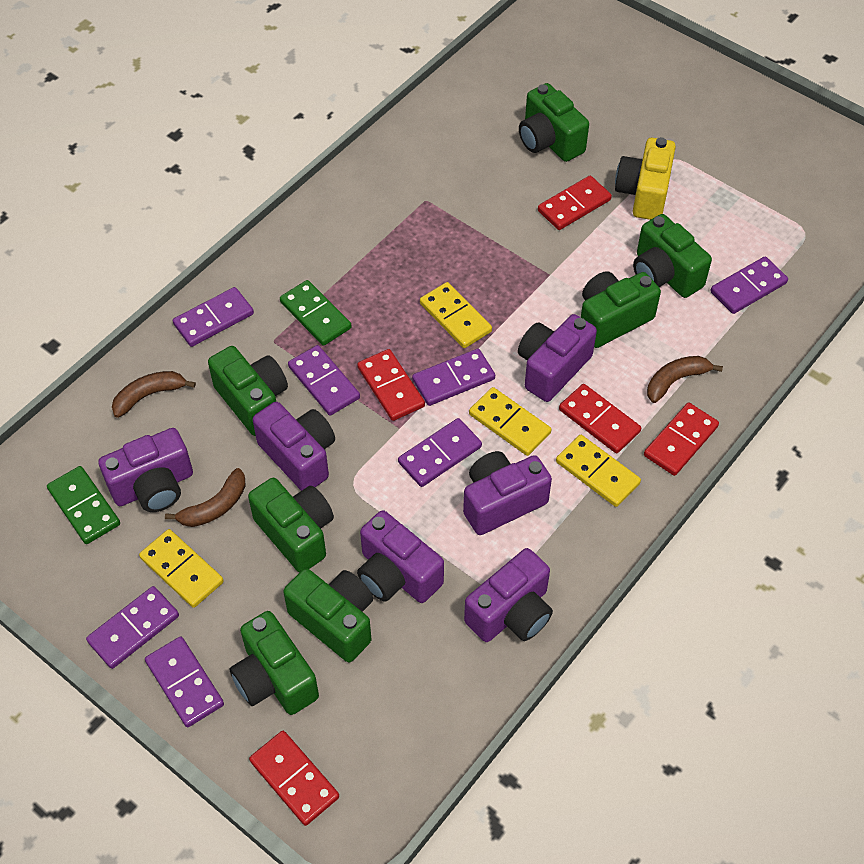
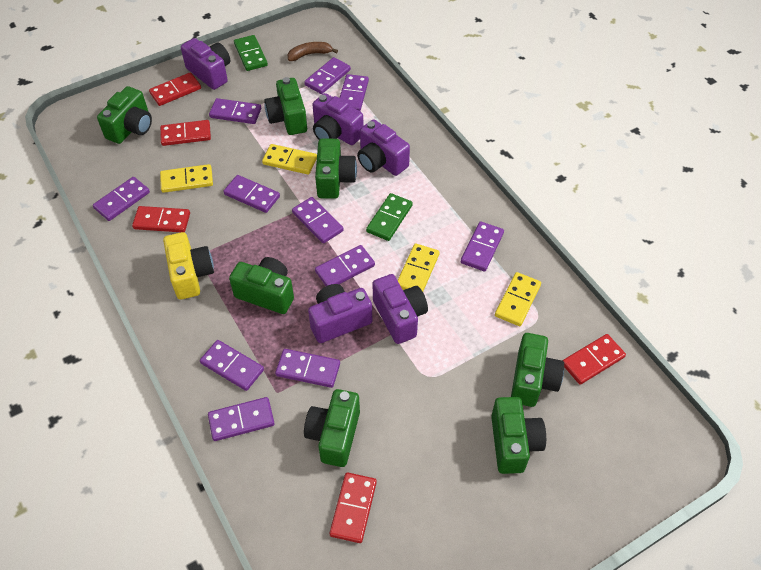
brown banana: 3 -> 1
purple camera: 6 -> 5
purple domino: 7 -> 11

++++++++

EXERCISE AIM
Without changing a word, transcribe all of the data and omit its images.

THE COMPLETED TASK
brown banana: 3 -> 1
purple camera: 6 -> 5
purple domino: 7 -> 11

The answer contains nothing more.